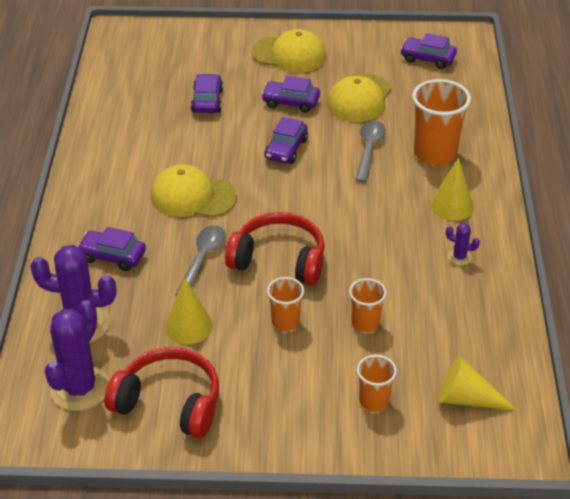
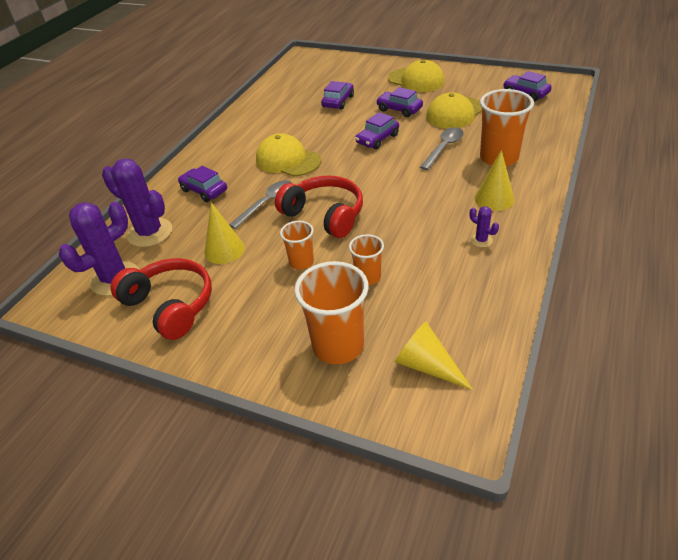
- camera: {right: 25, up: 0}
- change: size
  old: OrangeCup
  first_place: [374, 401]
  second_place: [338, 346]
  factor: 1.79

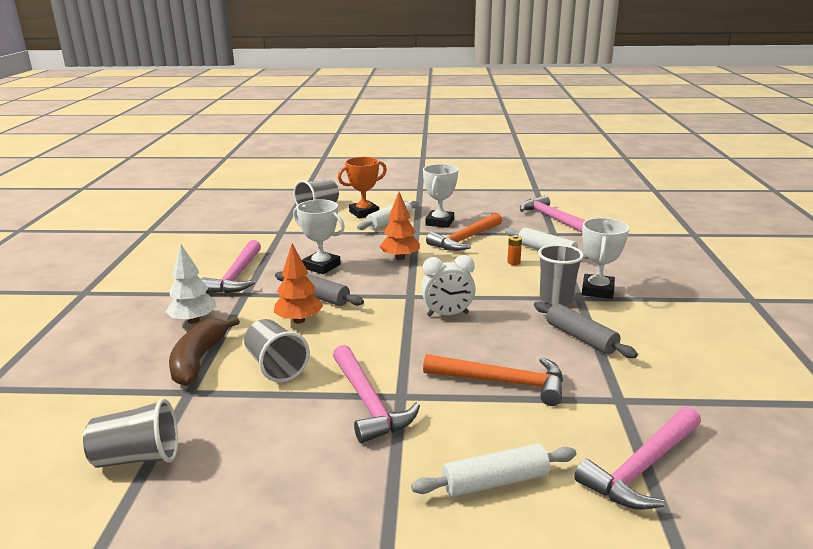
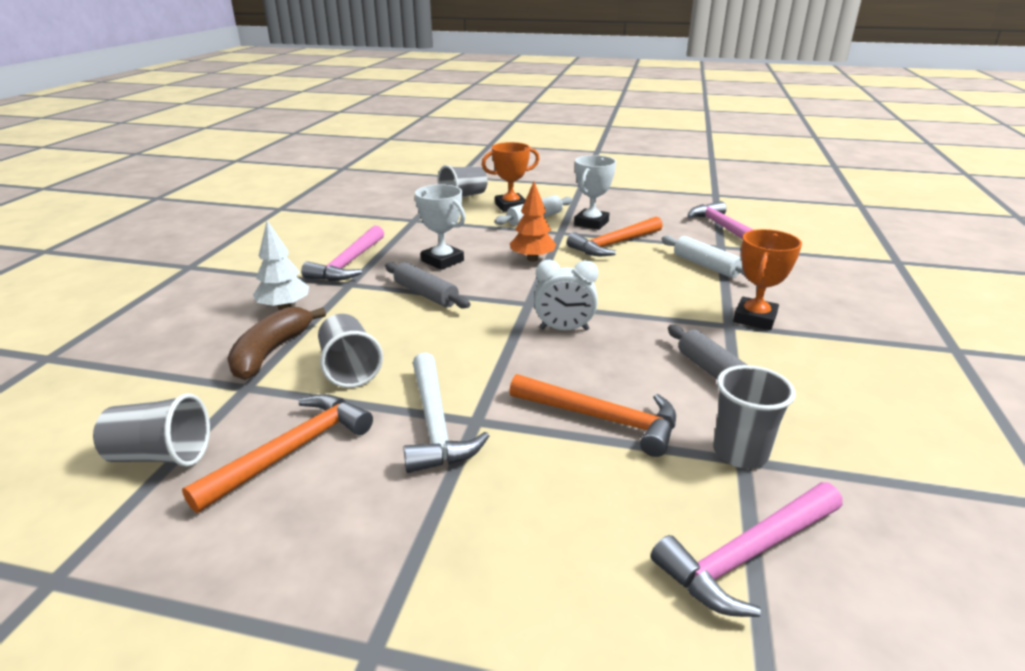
- camera: {right: 10, up: 5}
- change: missing
  old: OrangeTree
  first_place: [299, 320]
- change: colour
  old: PinkHammer
  new: WhiteHammer
  first_place: [368, 403]
  second_place: [435, 424]
- change: missing
  old: WhiteRollingPin
  first_place: [495, 482]
- change: missing
  old: OrangeBattery
  first_place: [513, 262]
- change: relocated
  old: GreyCup
  first_place: [556, 299]
  second_place: [740, 453]
- change: colour
  old: WhiteTrophy
  new: OrangeTrophy
  first_place: [597, 290]
  second_place: [754, 318]
- change: appeared
  new: OrangeHammer
  second_place: [292, 451]

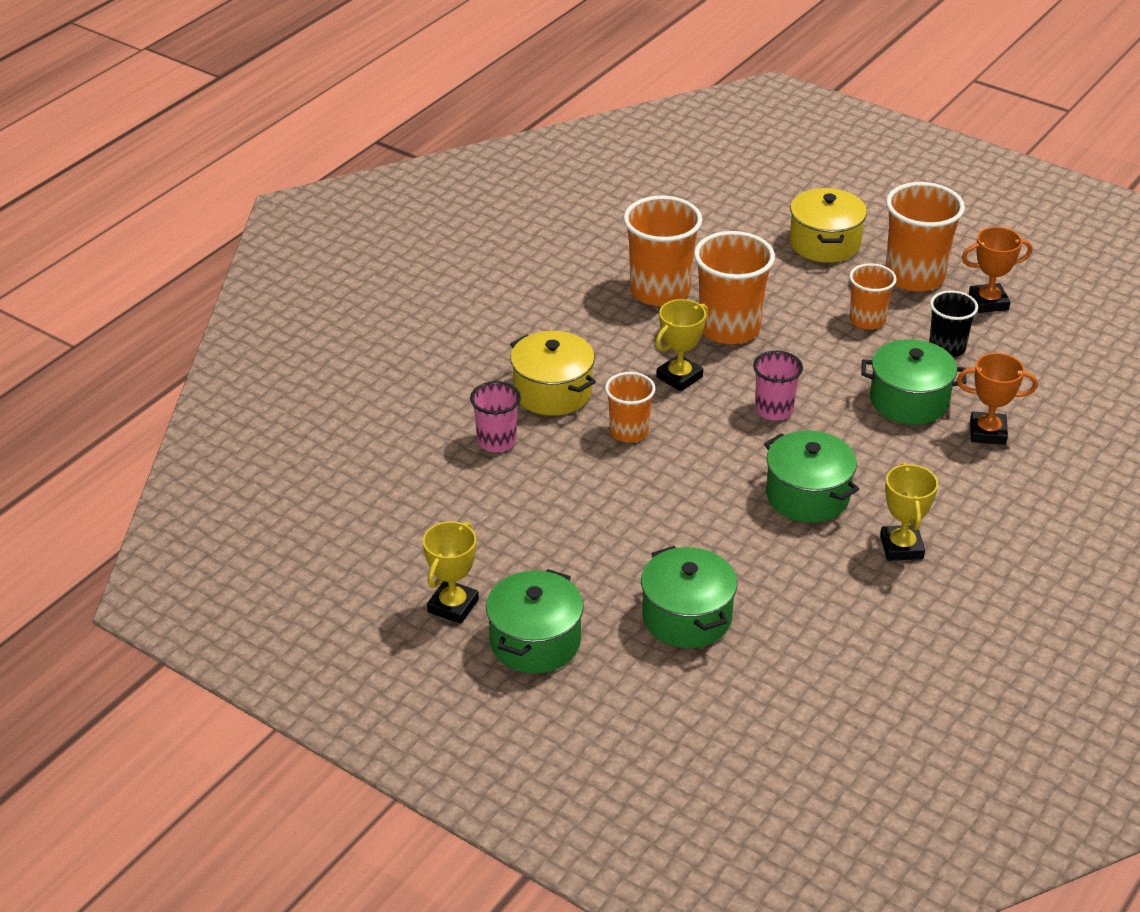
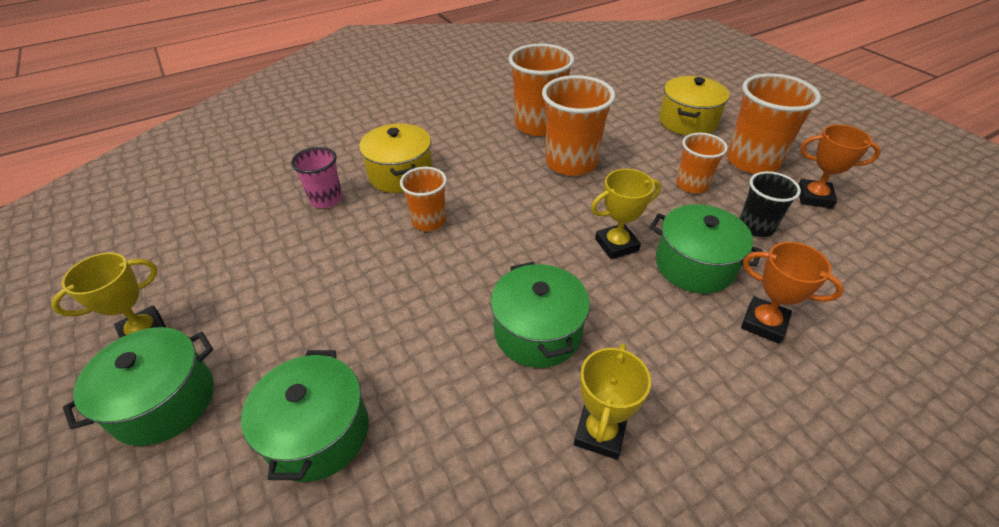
- camera: {right: 25, up: 5}
- change: relocated
  old: YellowTrophy
  first_place: [679, 377]
  second_place: [616, 245]
- change: missing
  old: PinkCup
  first_place: [774, 410]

★ ★ ★ ★ ★ ★ ★

What you should do: Search the listing for the string "right". Copy each line where it turns up.

Answer area:
- camera: {right: 25, up: 0}
- camera: {right: 10, up: 5}
- camera: {right: 25, up: 5}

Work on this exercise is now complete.